_What you need to do_
Transcribe, word for word, only the lines from the one containing "[(0,241),(30,240),(32,129),(12,128),(0,128),(0,241)]" through the end of the material below. Pictures stay out.

_Records provided_
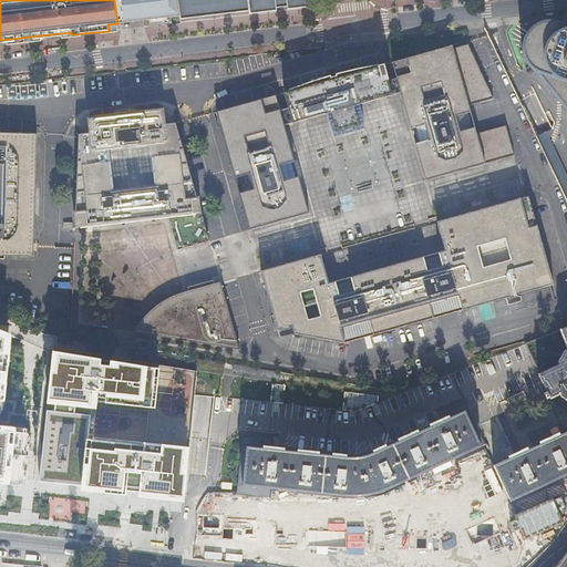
[(177,0),(114,0),(117,23),(148,20),(150,26),(172,23),(172,17),(179,16),(177,0)]
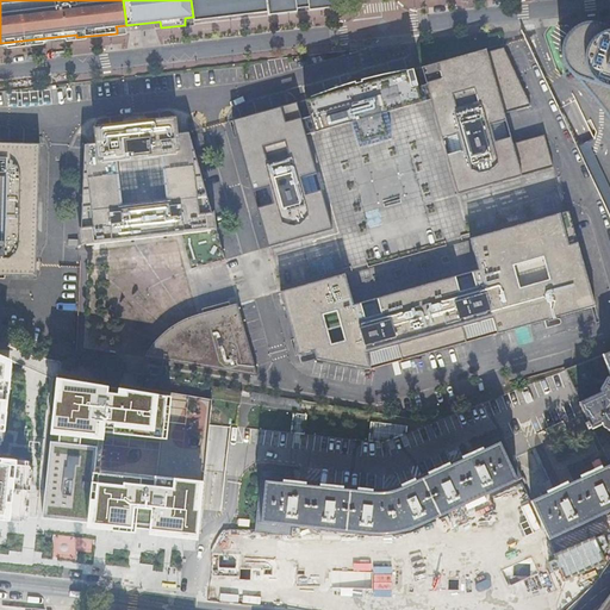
[(192,0),(193,5),(194,18),(194,20),(249,14),(248,0),(192,0)]
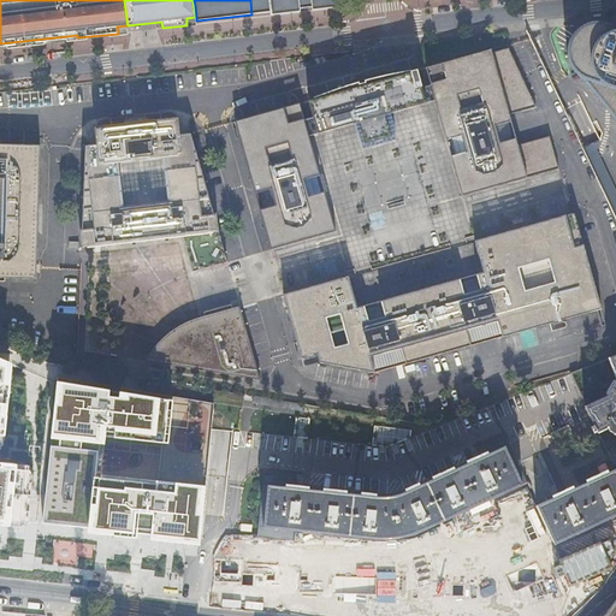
[(250,0),(252,15),(271,12),(272,15),(271,15),(271,16),(301,12),(300,7),(312,6),(313,11),(343,6),(342,6),(341,0),(250,0)]
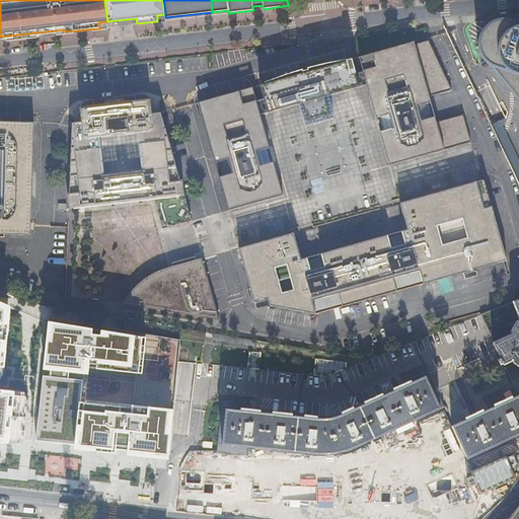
[(518,20),(495,12),(473,34),(475,49),(491,66),(518,75),(518,20)]
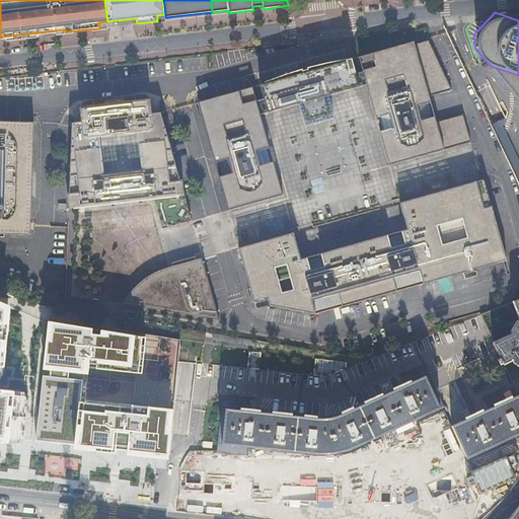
[(0,40),(65,31),(65,29),(0,36),(0,40)]
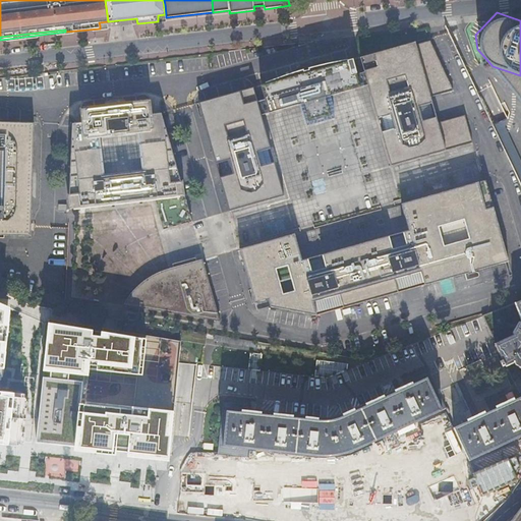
[(411,103),(430,98),(453,92),(429,42),(428,40),(415,43),(360,58),(367,84),(377,119),(380,119),(384,132),(381,133),(390,167),(472,145),(464,116),(438,123),(418,128),(411,103)]
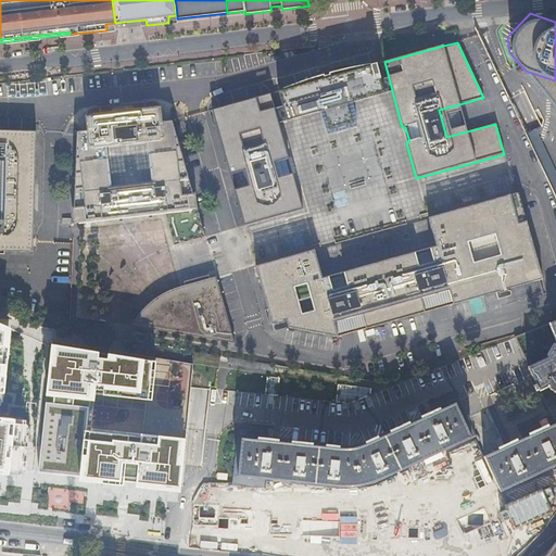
[(320,112),(325,126),(327,136),(356,127),(354,118),(350,103),(384,93),(377,64),(341,74),(341,73),(327,76),(312,80),(313,83),(278,91),(286,122),(320,112)]
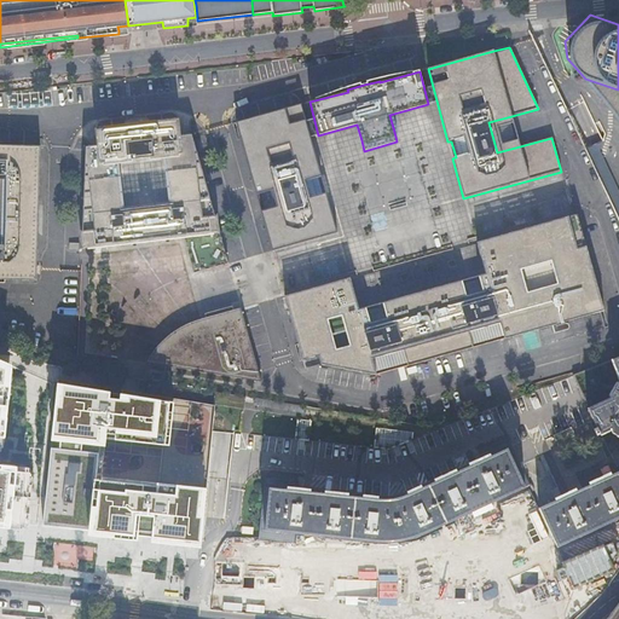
[(284,213),(262,219),(271,252),(336,233),(325,194),(322,194),(317,178),(320,177),(310,136),(301,104),(236,122),(254,187),(276,181),(284,213)]
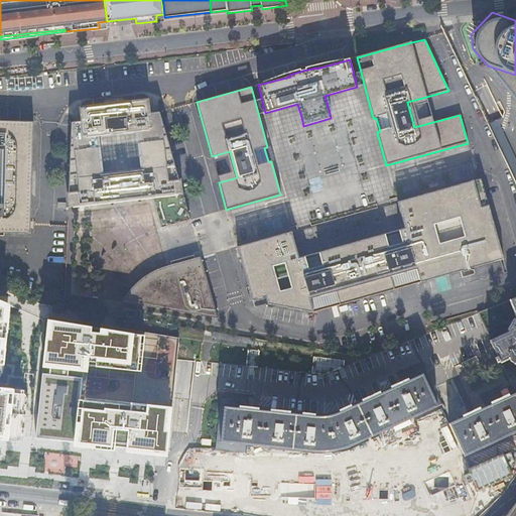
[(433,122),(426,97),(407,102),(414,127),(433,122)]
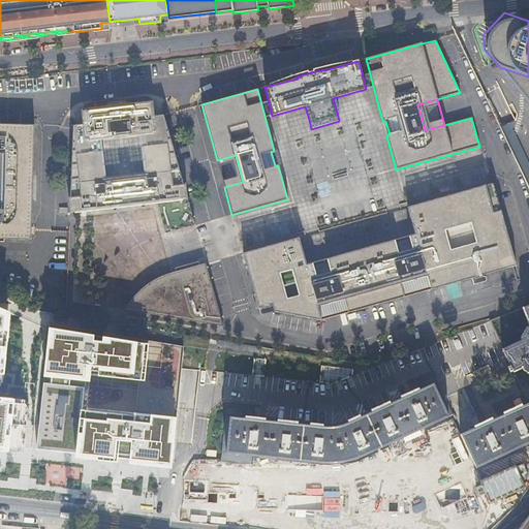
[(118,106),(92,110),(97,113),(99,138),(109,137),(132,134),(141,133),(146,175),(148,192),(153,192),(156,204),(160,219),(164,234),(179,230),(194,226),(167,129),(163,116),(154,117),(153,103),(142,104),(118,106)]
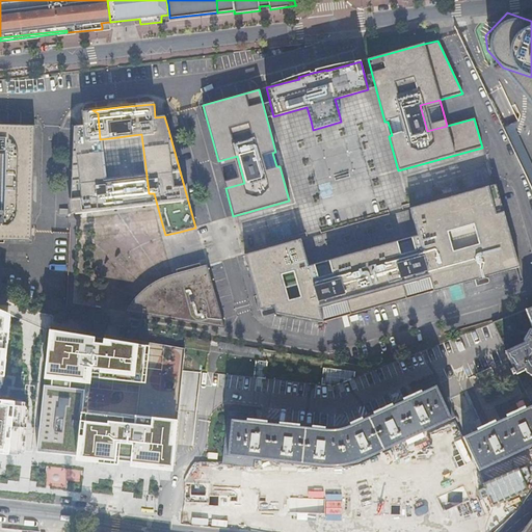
[(98,113),(92,110),(82,111),(83,126),(74,127),(73,141),(70,214),(95,211),(130,208),(157,205),(154,193),(149,193),(147,176),(105,181),(100,139),(98,113)]
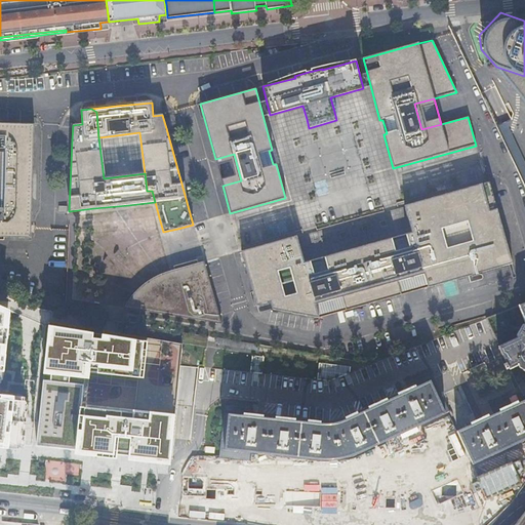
[(0,241),(30,240),(32,129),(12,128),(0,128),(0,241)]
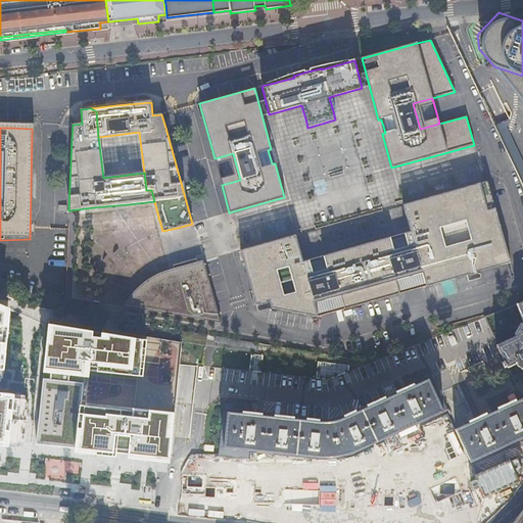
[(501,136),(506,150),(514,147),(508,133),(501,136)]
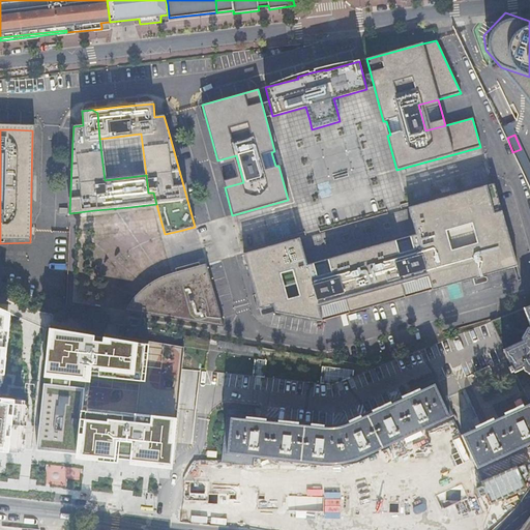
[(217,160),(225,187),(243,182),(236,155),(217,160)]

_Exercise result_
[(0,241),(30,240),(32,129),(12,128),(0,128),(0,241)]
[(501,136),(506,150),(514,147),(508,133),(501,136)]
[(217,160),(225,187),(243,182),(236,155),(217,160)]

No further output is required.